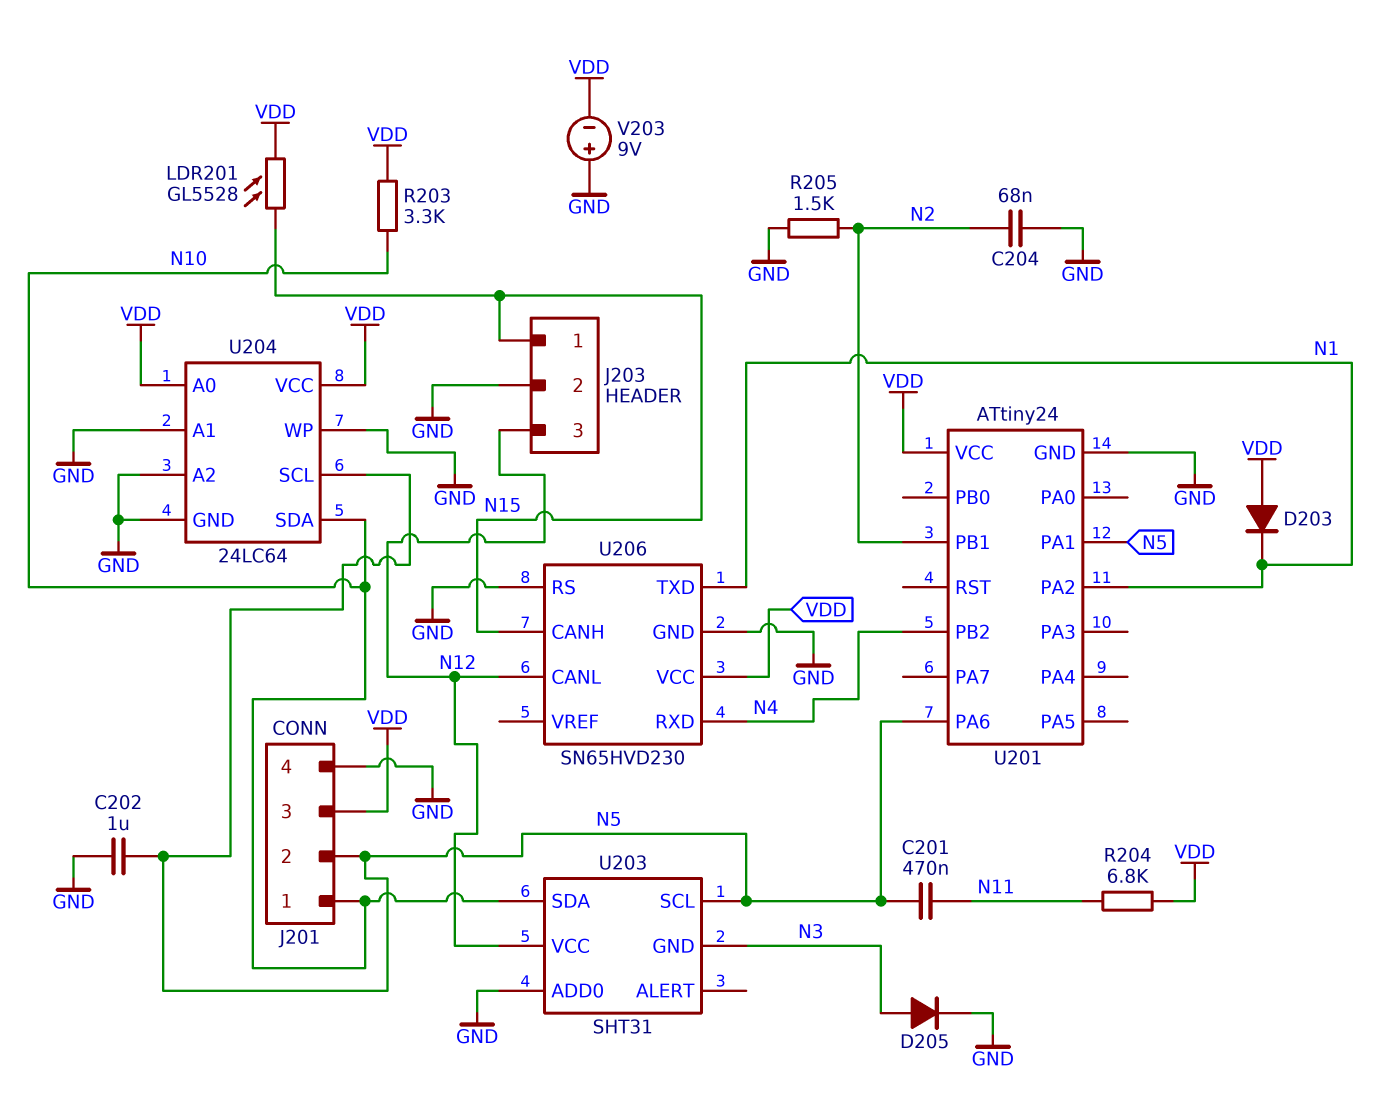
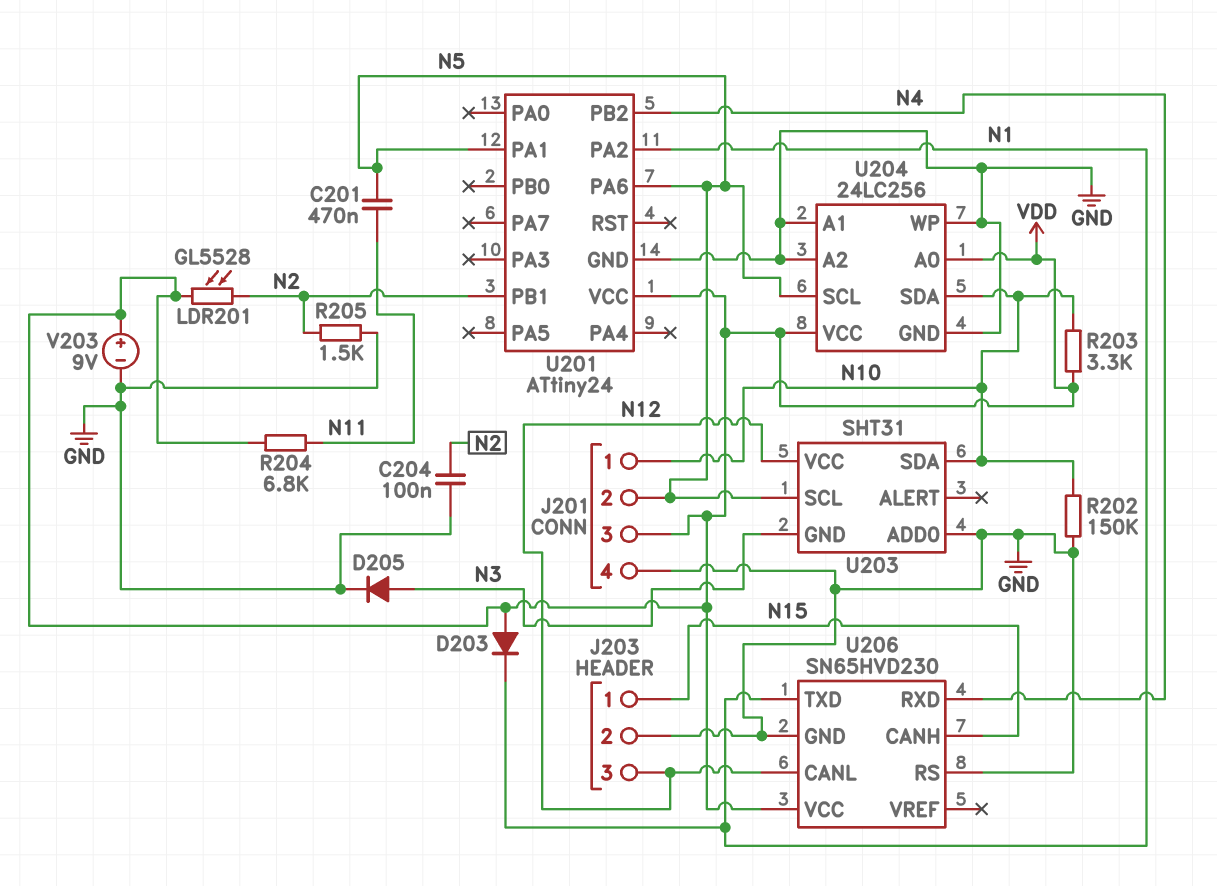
C202: 1uF (GND, N5) -> none
C204: 68nF (GND, N2) -> 100nF (GND, N2)
LDR201: GL5528 (N15, VDD) -> GL5528 (N2, VDD)
R202: none -> 150k (GND, N10)
U204: 24LC64 -> 24LC256
V203: 9V (plus GND, minus VDD) -> 9V (plus VDD, minus GND)

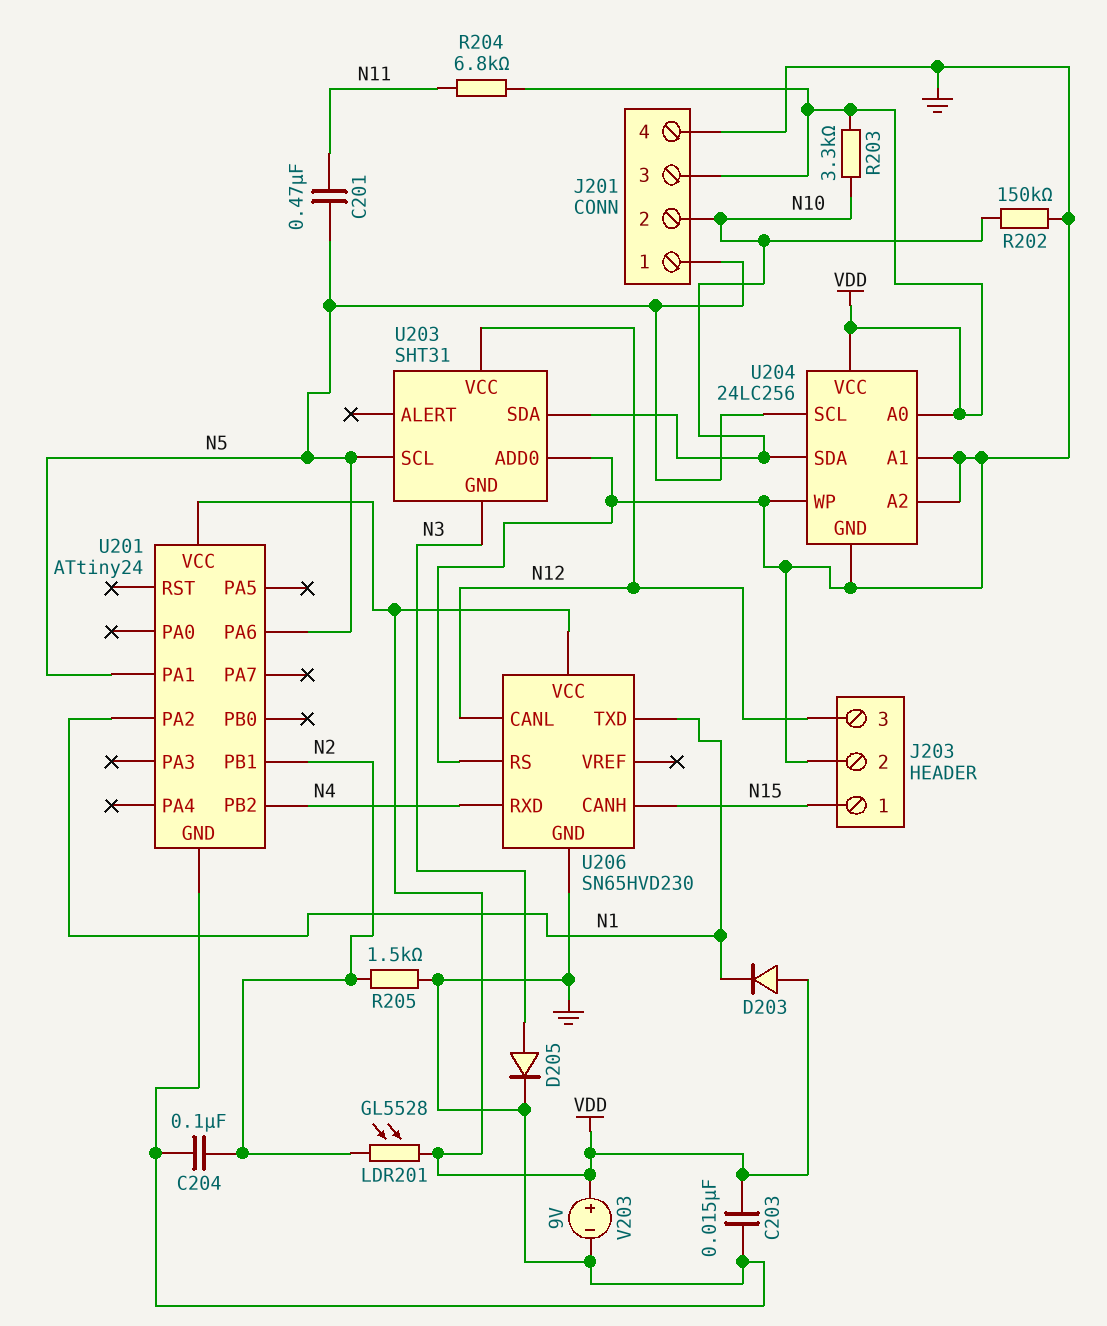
C203: none -> 15nF (GND, VDD)
J201 pin 1: N10 -> N5
J201 pin 2: N5 -> N10

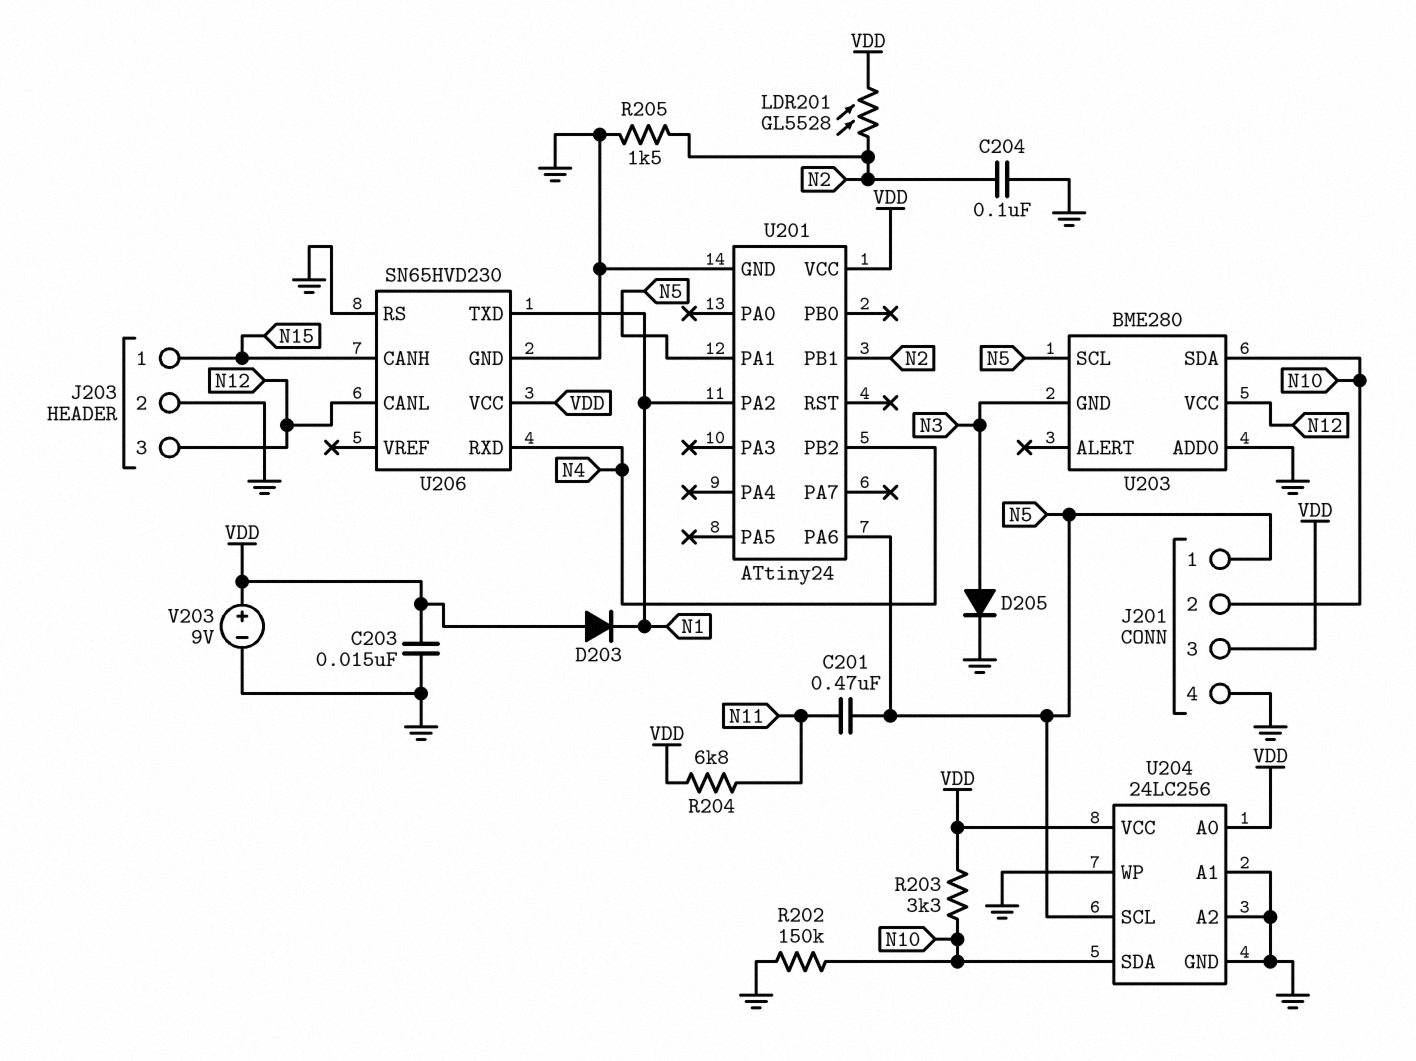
U203: SHT31 -> BME280

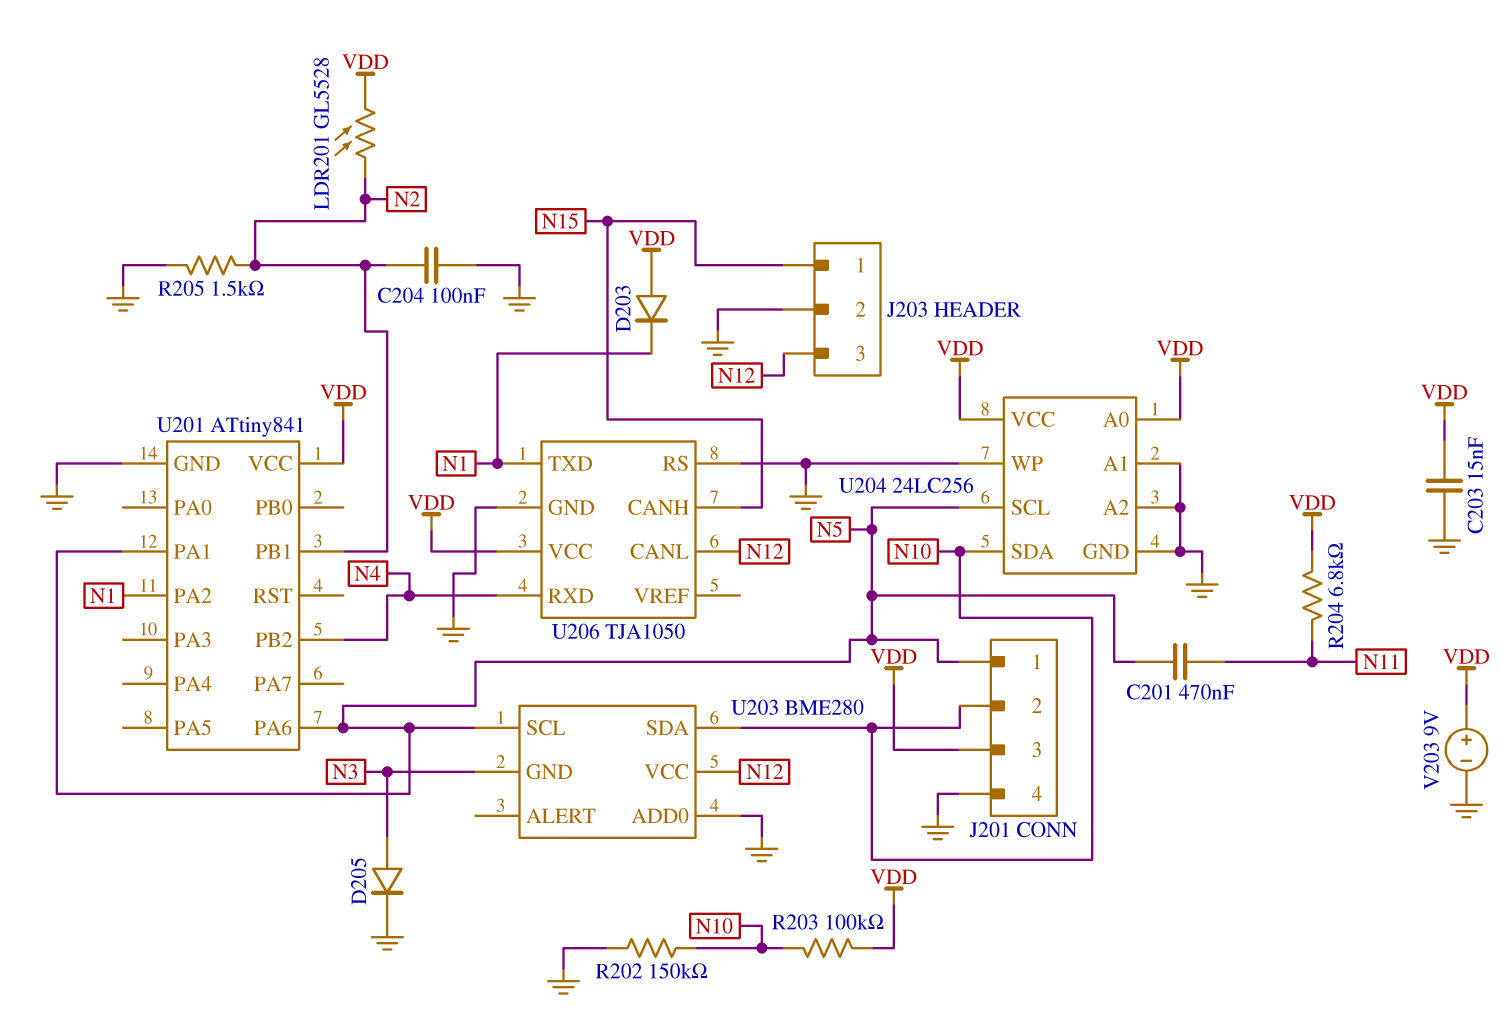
R203: 3.3k (N10, VDD) -> 100k (N10, VDD)
U201: ATtiny24 -> ATtiny841
U206: SN65HVD230 -> TJA1050

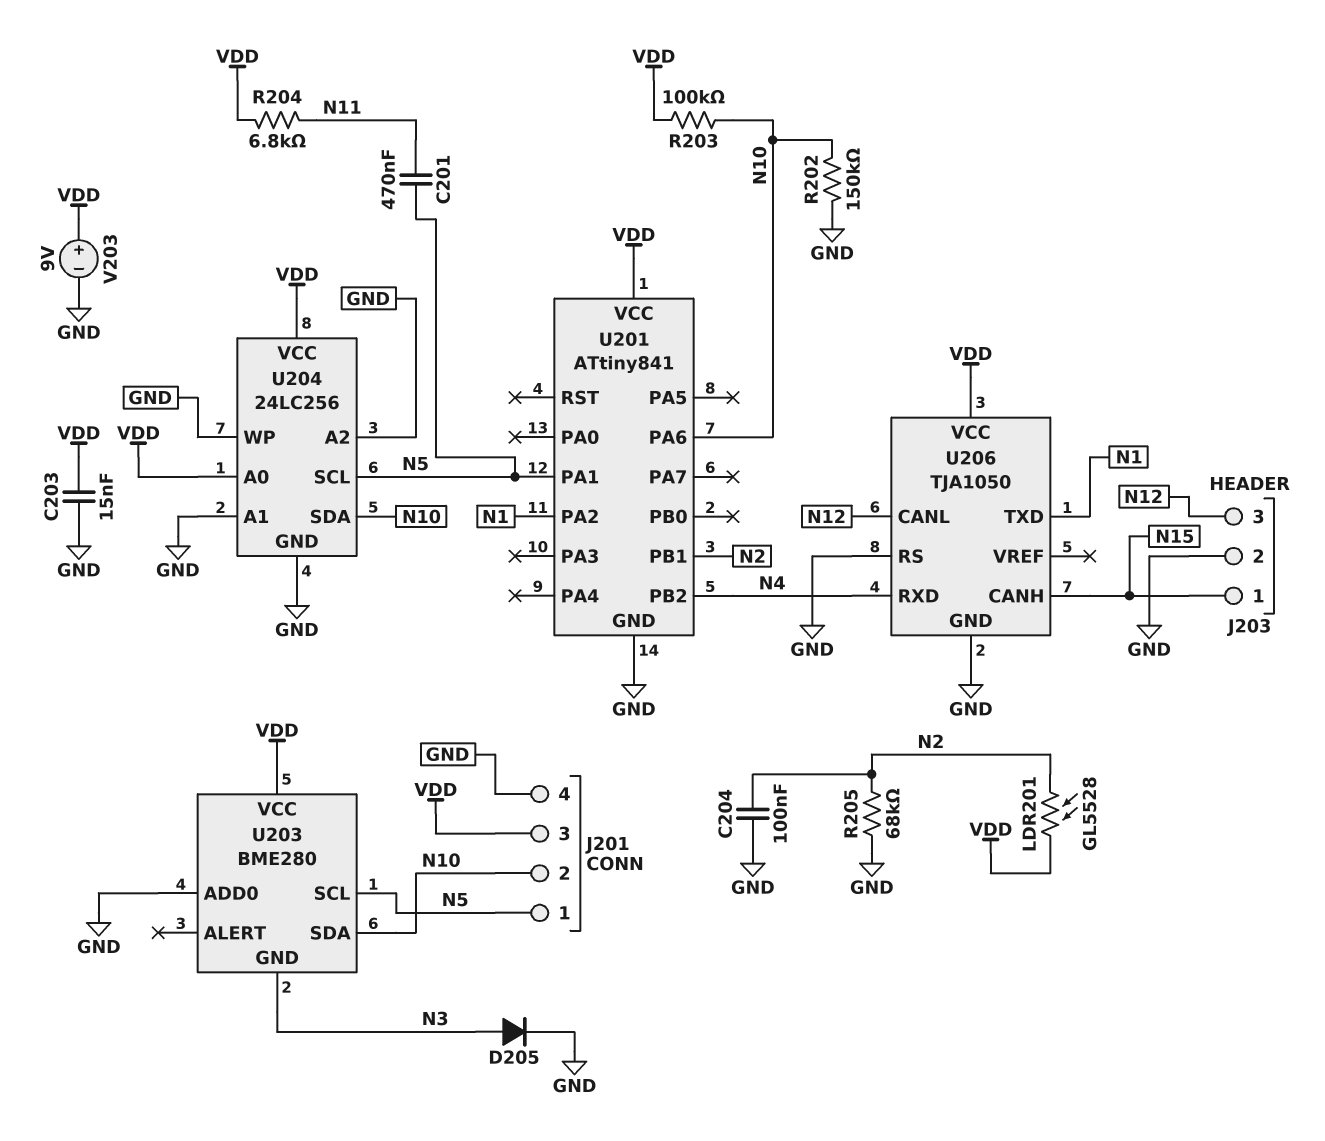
D203: diode (A VDD, K N1) -> none
R205: 1.5k (GND, N2) -> 68k (GND, N2)
U201 pin PA6: N5 -> N10
U203 pin VCC: N12 -> VDD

#### Your goal
Filter the entries down to the lines holding the string "none". Copy each of those lines.

#### Output below
C202: 1uF (GND, N5) -> none
R202: none -> 150k (GND, N10)
C203: none -> 15nF (GND, VDD)
D203: diode (A VDD, K N1) -> none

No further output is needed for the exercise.